Task to complete:
The records below need to come back exactly as they are, pictures omitted.

Dataset records:
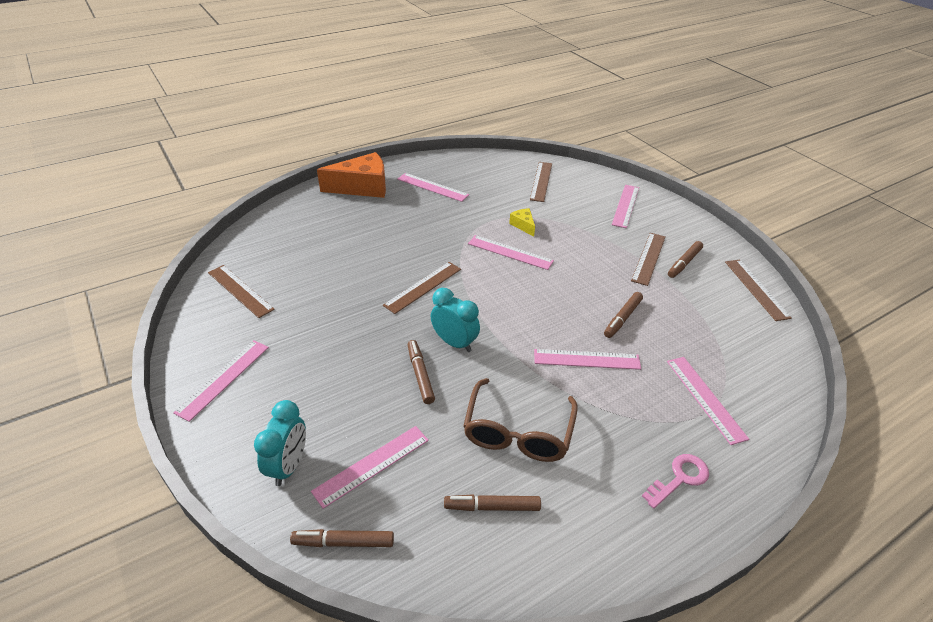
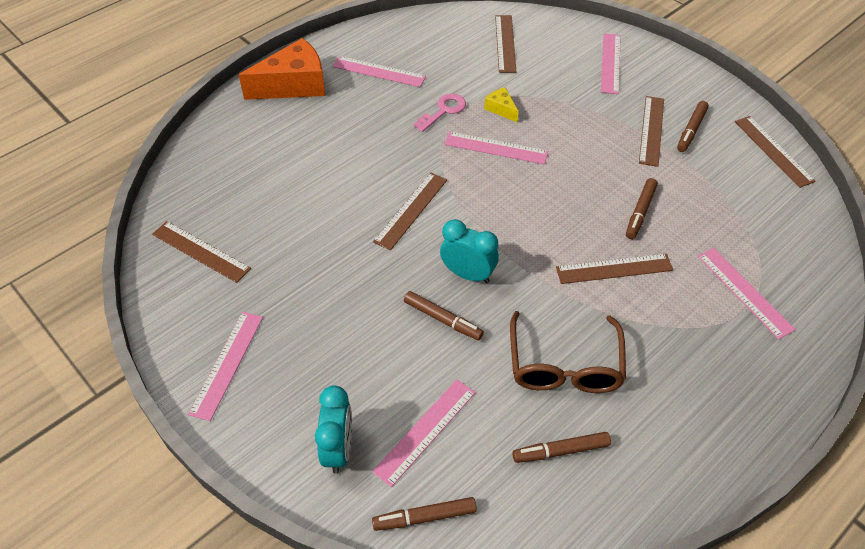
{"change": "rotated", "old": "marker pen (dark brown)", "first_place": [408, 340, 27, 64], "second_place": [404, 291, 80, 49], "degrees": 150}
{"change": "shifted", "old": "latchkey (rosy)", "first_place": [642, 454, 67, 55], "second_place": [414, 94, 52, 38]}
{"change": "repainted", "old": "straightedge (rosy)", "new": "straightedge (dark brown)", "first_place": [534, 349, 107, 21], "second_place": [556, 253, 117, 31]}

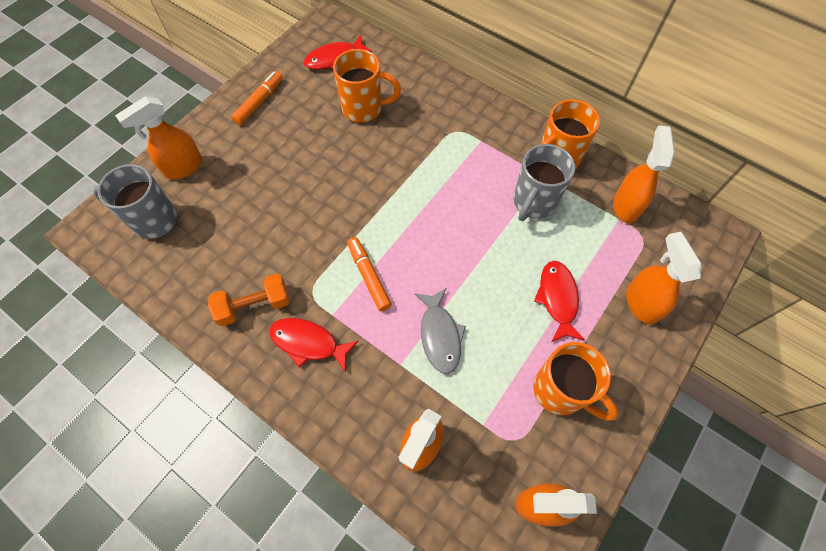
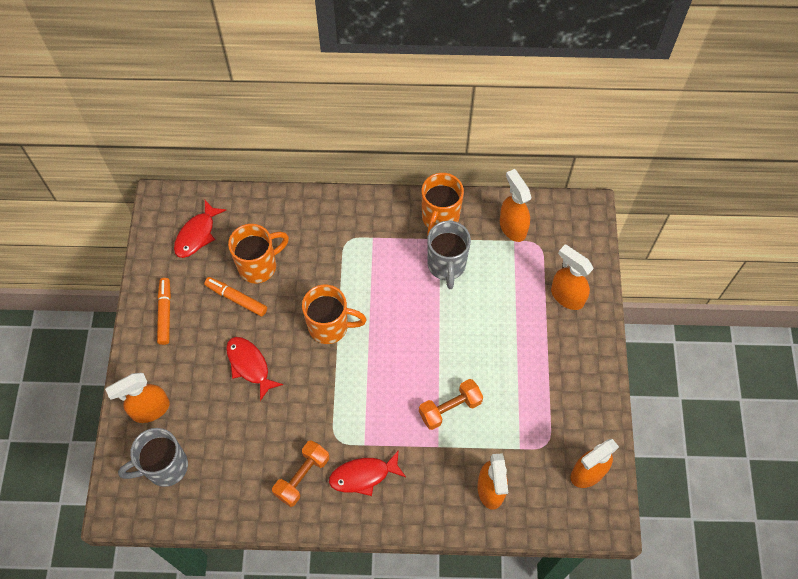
{"change": "rotated", "old": "spray bottle (orange-coloured)", "first_place": [115, 96, 87, 84], "second_place": [105, 373, 65, 50], "degrees": 45}
{"change": "shifted", "old": "marker pen (orange-coloured)", "first_place": [347, 237, 45, 74], "second_place": [204, 277, 63, 40]}
{"change": "shifted", "old": "fish figure (crimson)", "first_place": [534, 261, 51, 81], "second_place": [226, 337, 57, 64]}
{"change": "shifted", "old": "coffee mug (orange-coloured)", "first_place": [533, 342, 85, 79], "second_place": [302, 285, 65, 59]}
{"change": "swapped", "old": "fish figure (ash-grey)", "new": "dumbbell (orange-coloured)", "first_place": [414, 289, 52, 85], "second_place": [419, 379, 64, 51]}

Result for this exercise:
{"change": "rotated", "old": "marker pen (dark brown)", "first_place": [408, 340, 27, 64], "second_place": [404, 291, 80, 49], "degrees": 150}
{"change": "shifted", "old": "latchkey (rosy)", "first_place": [642, 454, 67, 55], "second_place": [414, 94, 52, 38]}
{"change": "repainted", "old": "straightedge (rosy)", "new": "straightedge (dark brown)", "first_place": [534, 349, 107, 21], "second_place": [556, 253, 117, 31]}

{"change": "rotated", "old": "spray bottle (orange-coloured)", "first_place": [115, 96, 87, 84], "second_place": [105, 373, 65, 50], "degrees": 45}
{"change": "shifted", "old": "marker pen (orange-coloured)", "first_place": [347, 237, 45, 74], "second_place": [204, 277, 63, 40]}
{"change": "shifted", "old": "fish figure (crimson)", "first_place": [534, 261, 51, 81], "second_place": [226, 337, 57, 64]}
{"change": "shifted", "old": "coffee mug (orange-coloured)", "first_place": [533, 342, 85, 79], "second_place": [302, 285, 65, 59]}
{"change": "swapped", "old": "fish figure (ash-grey)", "new": "dumbbell (orange-coloured)", "first_place": [414, 289, 52, 85], "second_place": [419, 379, 64, 51]}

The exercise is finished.